>>>

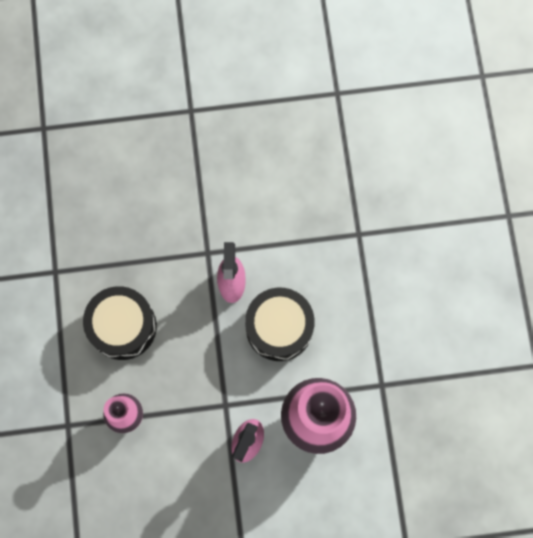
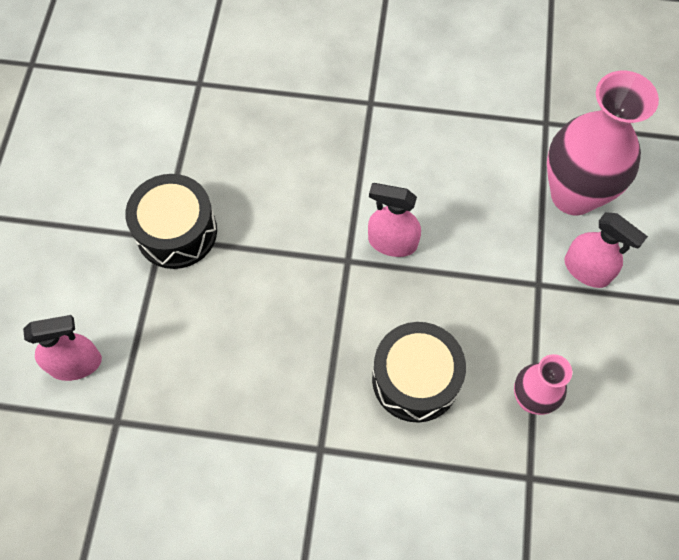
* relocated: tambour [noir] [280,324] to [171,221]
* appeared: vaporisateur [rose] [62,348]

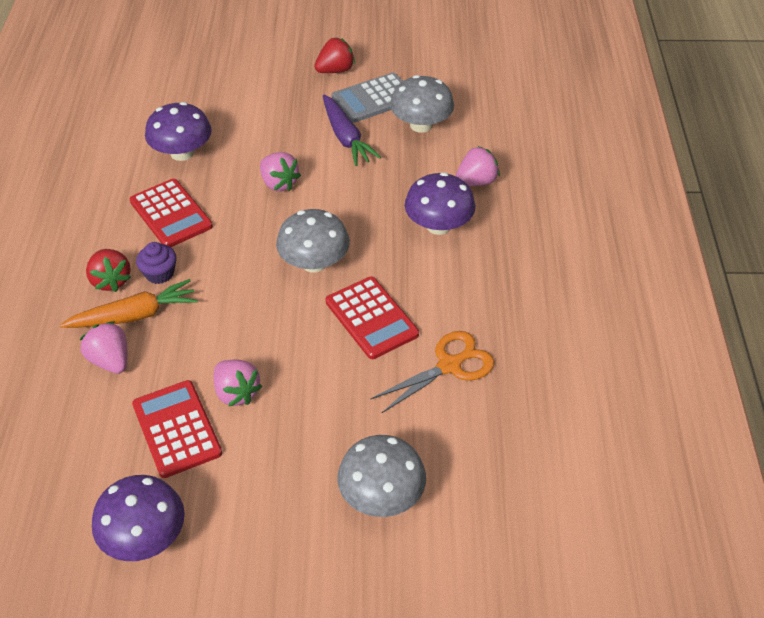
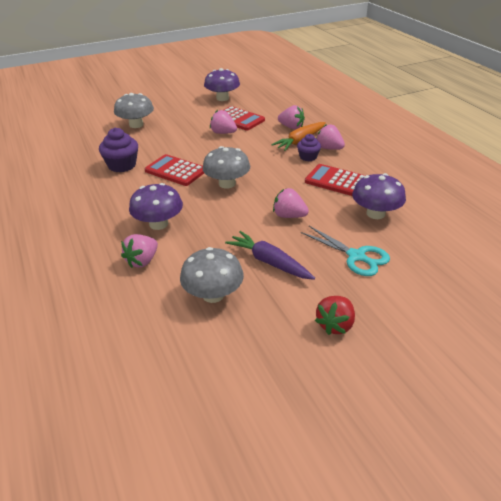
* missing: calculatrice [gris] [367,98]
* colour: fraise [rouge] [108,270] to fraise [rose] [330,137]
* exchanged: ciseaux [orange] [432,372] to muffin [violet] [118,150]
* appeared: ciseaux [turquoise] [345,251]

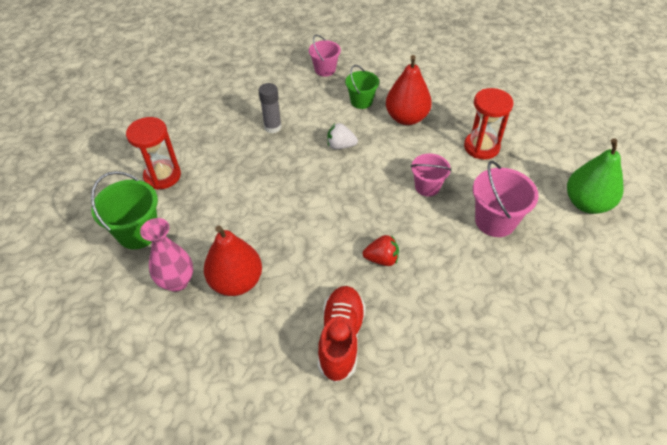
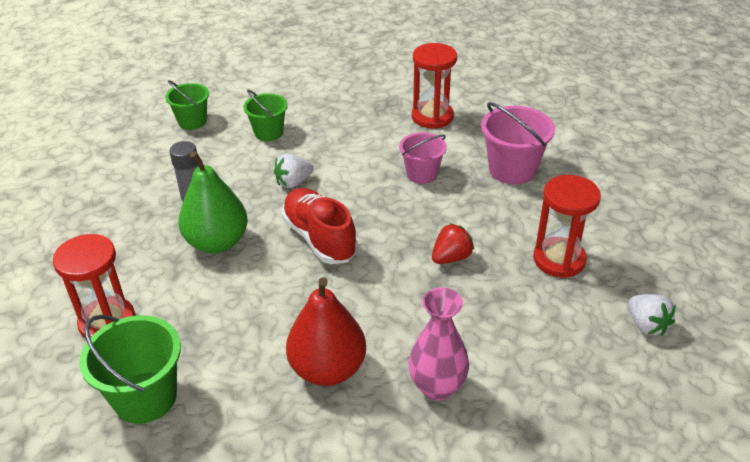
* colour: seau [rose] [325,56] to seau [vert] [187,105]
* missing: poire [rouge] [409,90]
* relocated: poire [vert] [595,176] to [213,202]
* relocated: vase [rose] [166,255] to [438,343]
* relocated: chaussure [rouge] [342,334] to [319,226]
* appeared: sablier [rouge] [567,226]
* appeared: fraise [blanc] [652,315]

<<<

**What is expected:**
Everything from the line containing "sablier [rouge] [567,226]" to the last line of the data above must be set down exactly, both ends included, with no other lines.

**Solution for this problem:**
* appeared: sablier [rouge] [567,226]
* appeared: fraise [blanc] [652,315]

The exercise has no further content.